<<<<

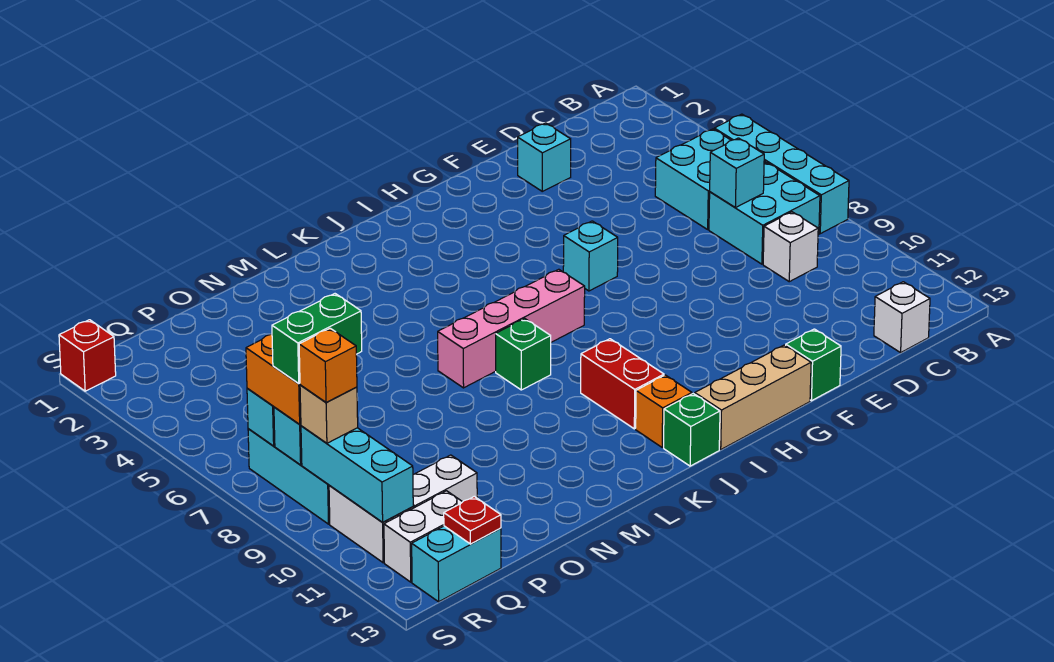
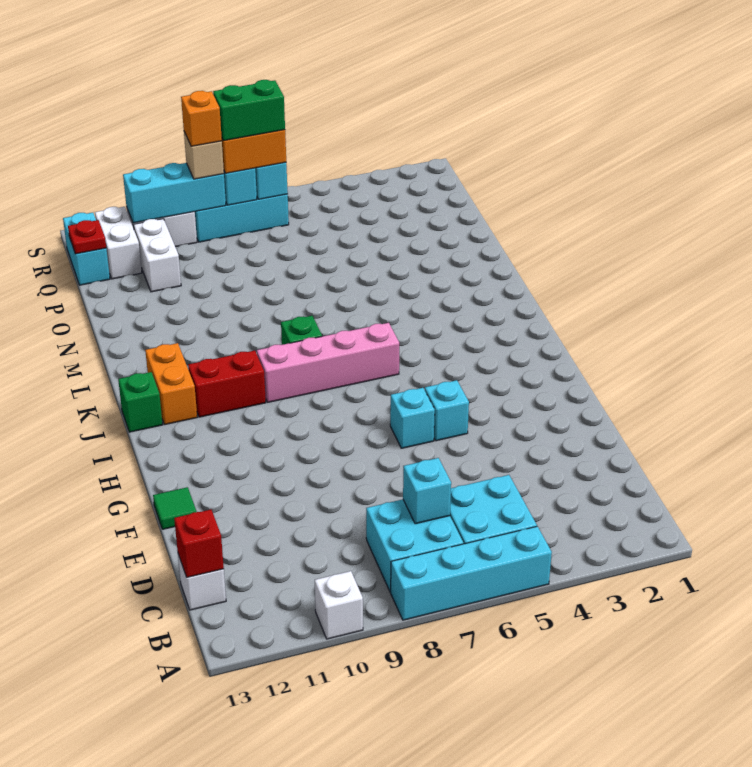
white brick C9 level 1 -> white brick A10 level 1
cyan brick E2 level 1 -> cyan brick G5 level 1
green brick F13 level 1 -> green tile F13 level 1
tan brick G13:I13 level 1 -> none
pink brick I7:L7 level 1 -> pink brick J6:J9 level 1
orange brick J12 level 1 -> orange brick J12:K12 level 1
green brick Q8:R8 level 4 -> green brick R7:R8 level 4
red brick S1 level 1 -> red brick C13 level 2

>>>>

**What to work on:**
Reproduce the data above verbatim, minus any images.

**The answer:**
white brick C9 level 1 -> white brick A10 level 1
cyan brick E2 level 1 -> cyan brick G5 level 1
green brick F13 level 1 -> green tile F13 level 1
tan brick G13:I13 level 1 -> none
pink brick I7:L7 level 1 -> pink brick J6:J9 level 1
orange brick J12 level 1 -> orange brick J12:K12 level 1
green brick Q8:R8 level 4 -> green brick R7:R8 level 4
red brick S1 level 1 -> red brick C13 level 2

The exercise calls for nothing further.